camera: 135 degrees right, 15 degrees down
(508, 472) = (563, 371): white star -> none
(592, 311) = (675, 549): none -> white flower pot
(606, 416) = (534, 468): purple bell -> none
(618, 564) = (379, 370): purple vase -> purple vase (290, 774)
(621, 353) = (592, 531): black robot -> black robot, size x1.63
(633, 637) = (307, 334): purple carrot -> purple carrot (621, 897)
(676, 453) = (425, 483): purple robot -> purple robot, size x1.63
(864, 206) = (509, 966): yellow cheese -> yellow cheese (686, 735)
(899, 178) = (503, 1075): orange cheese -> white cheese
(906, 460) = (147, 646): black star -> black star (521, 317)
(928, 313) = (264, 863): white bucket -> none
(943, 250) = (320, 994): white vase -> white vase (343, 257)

=======

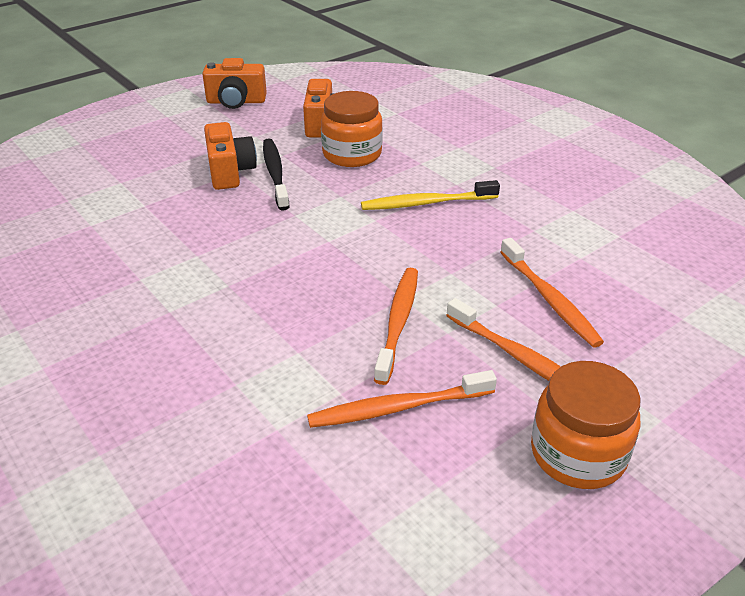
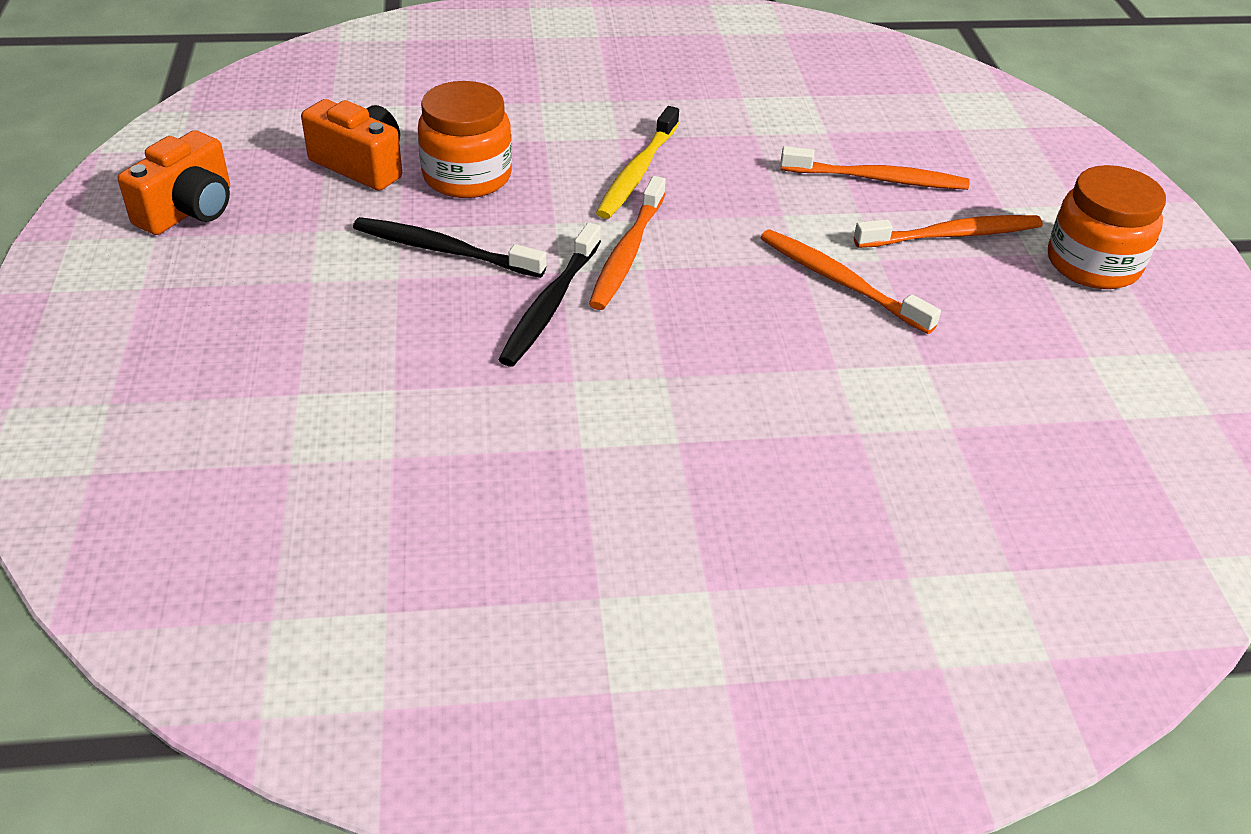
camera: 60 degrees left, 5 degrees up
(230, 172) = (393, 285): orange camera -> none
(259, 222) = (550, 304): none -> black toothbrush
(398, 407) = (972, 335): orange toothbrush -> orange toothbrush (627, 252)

=======

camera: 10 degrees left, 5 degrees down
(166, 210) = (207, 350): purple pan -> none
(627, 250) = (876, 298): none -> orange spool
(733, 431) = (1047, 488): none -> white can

=======

| Exercise description |
Above this instruction are the records; retype exactly the lines from the one containing "camera: 135 degrees right, 15 degrees down" up to and including the one containing "(943, 250) = (320, 994): white".

| Expected answer |
camera: 135 degrees right, 15 degrees down
(508, 472) = (563, 371): white star -> none
(592, 311) = (675, 549): none -> white flower pot
(606, 416) = (534, 468): purple bell -> none
(618, 564) = (379, 370): purple vase -> purple vase (290, 774)
(621, 353) = (592, 531): black robot -> black robot, size x1.63
(633, 637) = (307, 334): purple carrot -> purple carrot (621, 897)
(676, 453) = (425, 483): purple robot -> purple robot, size x1.63
(864, 206) = (509, 966): yellow cheese -> yellow cheese (686, 735)
(899, 178) = (503, 1075): orange cheese -> white cheese
(906, 460) = (147, 646): black star -> black star (521, 317)
(928, 313) = (264, 863): white bucket -> none
(943, 250) = (320, 994): white vase -> white vase (343, 257)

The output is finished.